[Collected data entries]

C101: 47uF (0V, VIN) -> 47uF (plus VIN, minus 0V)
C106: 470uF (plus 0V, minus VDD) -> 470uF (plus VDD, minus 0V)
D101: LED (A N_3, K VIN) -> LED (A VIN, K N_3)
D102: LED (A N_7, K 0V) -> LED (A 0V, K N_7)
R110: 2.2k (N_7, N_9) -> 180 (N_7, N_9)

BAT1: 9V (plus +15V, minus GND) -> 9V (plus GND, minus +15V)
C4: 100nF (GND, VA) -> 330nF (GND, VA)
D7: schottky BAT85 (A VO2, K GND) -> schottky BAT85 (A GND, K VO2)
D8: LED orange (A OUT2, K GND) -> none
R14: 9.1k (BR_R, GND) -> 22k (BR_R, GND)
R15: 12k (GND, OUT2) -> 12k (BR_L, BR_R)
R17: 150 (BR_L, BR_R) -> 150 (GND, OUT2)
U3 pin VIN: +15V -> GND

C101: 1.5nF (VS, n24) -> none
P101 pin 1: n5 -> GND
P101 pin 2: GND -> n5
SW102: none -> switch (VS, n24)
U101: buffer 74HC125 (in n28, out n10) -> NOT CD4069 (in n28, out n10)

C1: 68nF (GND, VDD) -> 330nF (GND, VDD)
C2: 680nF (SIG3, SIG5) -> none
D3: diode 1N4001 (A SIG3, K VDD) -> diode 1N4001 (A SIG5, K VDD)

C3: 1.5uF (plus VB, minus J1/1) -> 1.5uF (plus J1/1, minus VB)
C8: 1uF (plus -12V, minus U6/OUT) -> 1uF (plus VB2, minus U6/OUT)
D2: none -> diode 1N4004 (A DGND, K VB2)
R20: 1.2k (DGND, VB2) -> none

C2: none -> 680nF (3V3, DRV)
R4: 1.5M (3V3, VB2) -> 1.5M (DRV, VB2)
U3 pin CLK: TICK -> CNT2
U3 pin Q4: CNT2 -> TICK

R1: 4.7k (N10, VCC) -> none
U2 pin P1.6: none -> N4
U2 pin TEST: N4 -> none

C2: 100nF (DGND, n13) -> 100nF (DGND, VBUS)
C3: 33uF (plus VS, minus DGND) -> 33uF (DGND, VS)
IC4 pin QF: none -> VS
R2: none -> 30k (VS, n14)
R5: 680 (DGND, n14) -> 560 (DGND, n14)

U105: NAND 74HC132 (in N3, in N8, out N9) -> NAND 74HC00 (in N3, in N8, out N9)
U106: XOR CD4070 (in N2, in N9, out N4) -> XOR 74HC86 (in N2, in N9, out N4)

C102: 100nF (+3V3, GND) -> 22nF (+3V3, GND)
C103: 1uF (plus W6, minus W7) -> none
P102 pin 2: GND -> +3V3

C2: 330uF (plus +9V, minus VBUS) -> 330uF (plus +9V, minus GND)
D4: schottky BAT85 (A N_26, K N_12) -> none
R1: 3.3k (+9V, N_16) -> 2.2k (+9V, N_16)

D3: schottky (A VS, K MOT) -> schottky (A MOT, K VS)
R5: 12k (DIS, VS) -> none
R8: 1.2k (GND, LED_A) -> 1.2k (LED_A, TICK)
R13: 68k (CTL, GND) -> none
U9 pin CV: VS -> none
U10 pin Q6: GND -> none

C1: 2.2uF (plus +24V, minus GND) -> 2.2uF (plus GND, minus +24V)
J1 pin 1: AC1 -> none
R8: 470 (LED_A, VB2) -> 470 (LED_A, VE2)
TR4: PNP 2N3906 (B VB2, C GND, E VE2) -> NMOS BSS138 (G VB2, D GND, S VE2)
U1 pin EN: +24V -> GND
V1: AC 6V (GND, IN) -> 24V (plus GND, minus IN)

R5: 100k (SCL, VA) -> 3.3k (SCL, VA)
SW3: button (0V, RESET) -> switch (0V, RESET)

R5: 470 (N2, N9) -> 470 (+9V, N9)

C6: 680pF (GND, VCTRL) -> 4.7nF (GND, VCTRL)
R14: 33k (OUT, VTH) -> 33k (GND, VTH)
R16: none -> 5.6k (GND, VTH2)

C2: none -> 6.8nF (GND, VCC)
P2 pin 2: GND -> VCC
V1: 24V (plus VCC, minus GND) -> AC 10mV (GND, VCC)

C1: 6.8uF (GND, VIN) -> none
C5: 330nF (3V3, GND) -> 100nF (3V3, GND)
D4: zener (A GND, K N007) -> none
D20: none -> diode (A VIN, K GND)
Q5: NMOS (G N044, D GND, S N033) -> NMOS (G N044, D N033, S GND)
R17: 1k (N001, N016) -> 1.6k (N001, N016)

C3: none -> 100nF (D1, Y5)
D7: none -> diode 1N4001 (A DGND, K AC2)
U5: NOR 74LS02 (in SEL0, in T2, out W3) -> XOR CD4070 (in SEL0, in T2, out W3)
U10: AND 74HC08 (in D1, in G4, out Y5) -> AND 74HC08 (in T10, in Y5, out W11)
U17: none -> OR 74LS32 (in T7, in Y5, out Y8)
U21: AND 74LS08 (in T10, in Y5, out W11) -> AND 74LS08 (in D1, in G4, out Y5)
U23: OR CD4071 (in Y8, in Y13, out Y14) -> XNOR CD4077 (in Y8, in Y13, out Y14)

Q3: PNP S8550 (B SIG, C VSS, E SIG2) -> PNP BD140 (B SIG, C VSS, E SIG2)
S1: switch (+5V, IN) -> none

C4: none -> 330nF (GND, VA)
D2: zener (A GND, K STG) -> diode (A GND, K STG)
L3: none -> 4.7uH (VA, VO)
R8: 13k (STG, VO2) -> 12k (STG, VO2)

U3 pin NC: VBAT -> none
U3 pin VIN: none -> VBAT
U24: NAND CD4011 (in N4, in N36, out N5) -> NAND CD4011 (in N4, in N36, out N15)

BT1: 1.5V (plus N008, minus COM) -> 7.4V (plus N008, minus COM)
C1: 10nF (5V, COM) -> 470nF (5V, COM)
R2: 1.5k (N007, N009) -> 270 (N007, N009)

■ **TASK DETAILS**
Copy range, inclusive: the line holding "R14: 9.1k (BR_R, GND) -> 22k (BR_R, GND)" to the line holding "J1 pin 1: AC1 -> none". Reproduce exactly those lines of the records above and no others.

■ **EXPECTED ANSWER**
R14: 9.1k (BR_R, GND) -> 22k (BR_R, GND)
R15: 12k (GND, OUT2) -> 12k (BR_L, BR_R)
R17: 150 (BR_L, BR_R) -> 150 (GND, OUT2)
U3 pin VIN: +15V -> GND

C101: 1.5nF (VS, n24) -> none
P101 pin 1: n5 -> GND
P101 pin 2: GND -> n5
SW102: none -> switch (VS, n24)
U101: buffer 74HC125 (in n28, out n10) -> NOT CD4069 (in n28, out n10)

C1: 68nF (GND, VDD) -> 330nF (GND, VDD)
C2: 680nF (SIG3, SIG5) -> none
D3: diode 1N4001 (A SIG3, K VDD) -> diode 1N4001 (A SIG5, K VDD)

C3: 1.5uF (plus VB, minus J1/1) -> 1.5uF (plus J1/1, minus VB)
C8: 1uF (plus -12V, minus U6/OUT) -> 1uF (plus VB2, minus U6/OUT)
D2: none -> diode 1N4004 (A DGND, K VB2)
R20: 1.2k (DGND, VB2) -> none

C2: none -> 680nF (3V3, DRV)
R4: 1.5M (3V3, VB2) -> 1.5M (DRV, VB2)
U3 pin CLK: TICK -> CNT2
U3 pin Q4: CNT2 -> TICK

R1: 4.7k (N10, VCC) -> none
U2 pin P1.6: none -> N4
U2 pin TEST: N4 -> none

C2: 100nF (DGND, n13) -> 100nF (DGND, VBUS)
C3: 33uF (plus VS, minus DGND) -> 33uF (DGND, VS)
IC4 pin QF: none -> VS
R2: none -> 30k (VS, n14)
R5: 680 (DGND, n14) -> 560 (DGND, n14)

U105: NAND 74HC132 (in N3, in N8, out N9) -> NAND 74HC00 (in N3, in N8, out N9)
U106: XOR CD4070 (in N2, in N9, out N4) -> XOR 74HC86 (in N2, in N9, out N4)

C102: 100nF (+3V3, GND) -> 22nF (+3V3, GND)
C103: 1uF (plus W6, minus W7) -> none
P102 pin 2: GND -> +3V3

C2: 330uF (plus +9V, minus VBUS) -> 330uF (plus +9V, minus GND)
D4: schottky BAT85 (A N_26, K N_12) -> none
R1: 3.3k (+9V, N_16) -> 2.2k (+9V, N_16)

D3: schottky (A VS, K MOT) -> schottky (A MOT, K VS)
R5: 12k (DIS, VS) -> none
R8: 1.2k (GND, LED_A) -> 1.2k (LED_A, TICK)
R13: 68k (CTL, GND) -> none
U9 pin CV: VS -> none
U10 pin Q6: GND -> none

C1: 2.2uF (plus +24V, minus GND) -> 2.2uF (plus GND, minus +24V)
J1 pin 1: AC1 -> none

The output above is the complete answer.